__What you will do__:
Please rewrite every line of the rows below as a Markdown table with the columns Number and Line, skipping blank lines and leaving out the pictures.

+++++

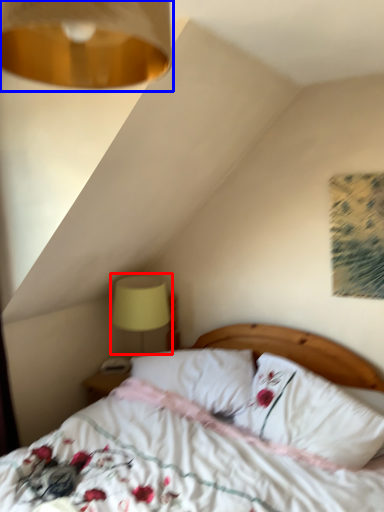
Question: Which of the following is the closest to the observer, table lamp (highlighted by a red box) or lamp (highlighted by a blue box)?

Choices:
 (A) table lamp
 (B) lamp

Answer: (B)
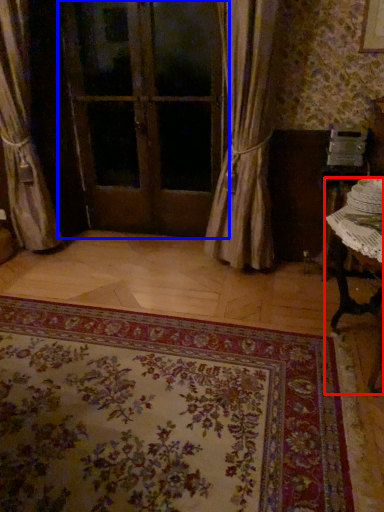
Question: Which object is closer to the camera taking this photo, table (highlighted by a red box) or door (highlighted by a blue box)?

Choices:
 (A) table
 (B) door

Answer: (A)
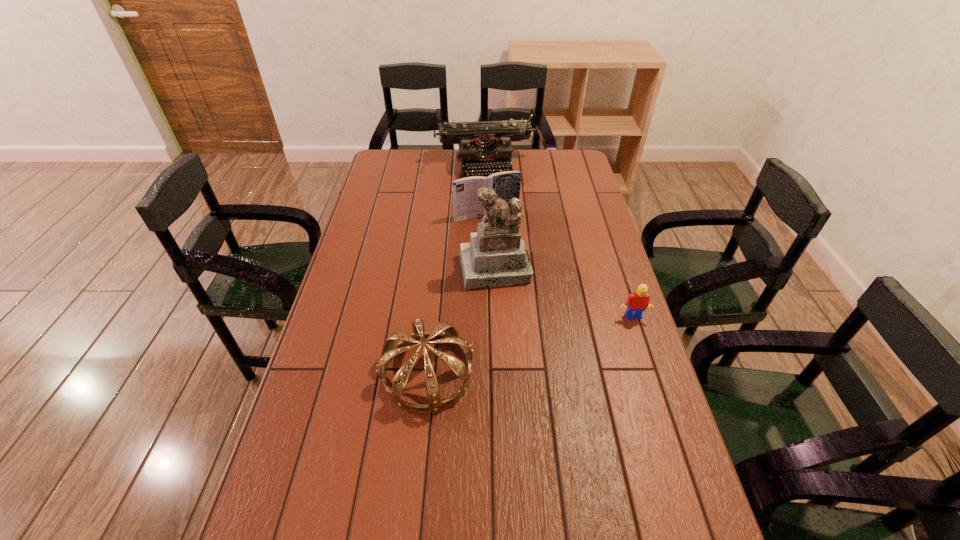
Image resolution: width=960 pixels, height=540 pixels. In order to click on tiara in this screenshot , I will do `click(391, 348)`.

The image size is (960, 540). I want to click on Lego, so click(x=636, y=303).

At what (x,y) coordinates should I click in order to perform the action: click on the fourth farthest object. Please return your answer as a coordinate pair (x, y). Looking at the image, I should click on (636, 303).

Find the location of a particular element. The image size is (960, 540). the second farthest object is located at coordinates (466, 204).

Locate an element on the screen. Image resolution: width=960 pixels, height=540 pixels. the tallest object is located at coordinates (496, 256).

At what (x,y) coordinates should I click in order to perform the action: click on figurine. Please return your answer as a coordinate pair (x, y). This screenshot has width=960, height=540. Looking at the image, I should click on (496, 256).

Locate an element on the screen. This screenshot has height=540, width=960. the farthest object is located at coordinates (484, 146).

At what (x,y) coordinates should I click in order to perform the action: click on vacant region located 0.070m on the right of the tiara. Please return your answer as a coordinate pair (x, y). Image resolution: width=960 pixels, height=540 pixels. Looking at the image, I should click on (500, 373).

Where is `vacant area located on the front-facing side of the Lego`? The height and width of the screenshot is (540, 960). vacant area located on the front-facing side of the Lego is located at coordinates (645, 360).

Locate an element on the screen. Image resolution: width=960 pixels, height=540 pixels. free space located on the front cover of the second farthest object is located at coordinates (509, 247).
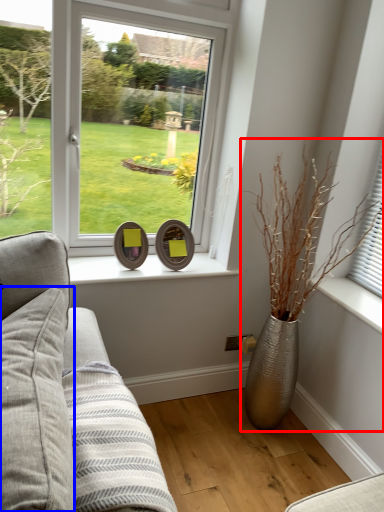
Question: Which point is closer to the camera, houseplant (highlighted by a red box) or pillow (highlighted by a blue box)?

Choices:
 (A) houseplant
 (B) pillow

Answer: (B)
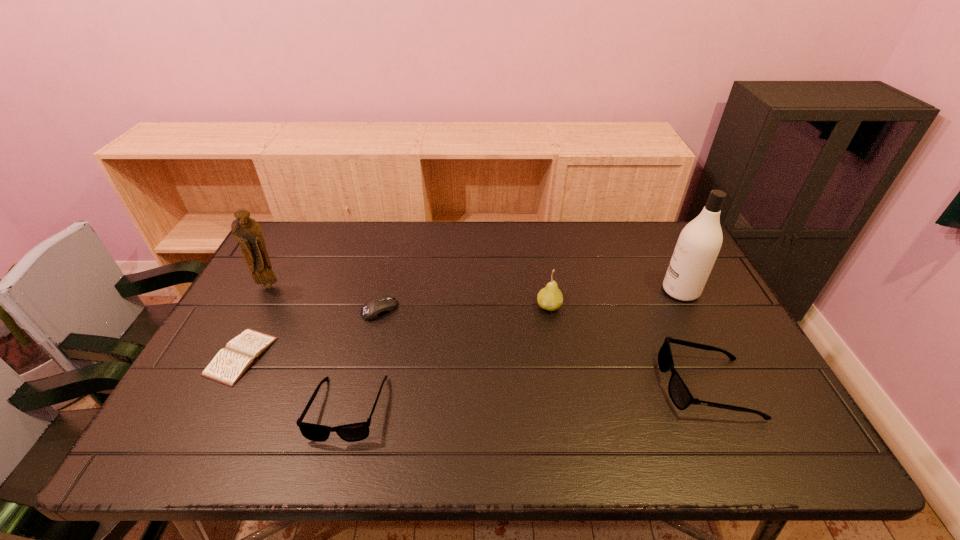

+++++

__Result of the task__:
| Number | Line |
|---|---|
| 1 | Question: Which of the following is the closest to the observer, table lamp (highlighted by a red box) or lamp (highlighted by a blue box)? |
| 2 | Choices: |
| 3 |  (A) table lamp |
| 4 |  (B) lamp |
| 5 | Answer: (B) |
| 6 | Question: Which object is closer to the camera taking this photo, table (highlighted by a red box) or door (highlighted by a blue box)? |
| 7 | Choices: |
| 8 |  (A) table |
| 9 |  (B) door |
| 10 | Answer: (A) |
| 11 | Image resolution: width=960 pixels, height=540 pixels. In order to click on tiara in this screenshot , I will do `click(391, 348)`. |
| 12 | The image size is (960, 540). I want to click on Lego, so click(x=636, y=303). |
| 13 | At what (x,y) coordinates should I click in order to perform the action: click on the fourth farthest object. Please return your answer as a coordinate pair (x, y). Looking at the image, I should click on (636, 303). |
| 14 | Find the location of a particular element. The image size is (960, 540). the second farthest object is located at coordinates (466, 204). |
| 15 | Locate an element on the screen. Image resolution: width=960 pixels, height=540 pixels. the tallest object is located at coordinates (496, 256). |
| 16 | At what (x,y) coordinates should I click in order to perform the action: click on figurine. Please return your answer as a coordinate pair (x, y). This screenshot has width=960, height=540. Looking at the image, I should click on (496, 256). |
| 17 | Locate an element on the screen. This screenshot has height=540, width=960. the farthest object is located at coordinates (484, 146). |
| 18 | At what (x,y) coordinates should I click in order to perform the action: click on vacant region located 0.070m on the right of the tiara. Please return your answer as a coordinate pair (x, y). Image resolution: width=960 pixels, height=540 pixels. Looking at the image, I should click on (500, 373). |
| 19 | Where is `vacant area located on the front-facing side of the Lego`? The height and width of the screenshot is (540, 960). vacant area located on the front-facing side of the Lego is located at coordinates (645, 360). |
| 20 | Locate an element on the screen. Image resolution: width=960 pixels, height=540 pixels. free space located on the front cover of the second farthest object is located at coordinates (509, 247). |
| 21 | Question: Which point is closer to the camera, houseplant (highlighted by a red box) or pillow (highlighted by a blue box)? |
| 22 | Choices: |
| 23 |  (A) houseplant |
| 24 |  (B) pillow |
| 25 | Answer: (B) |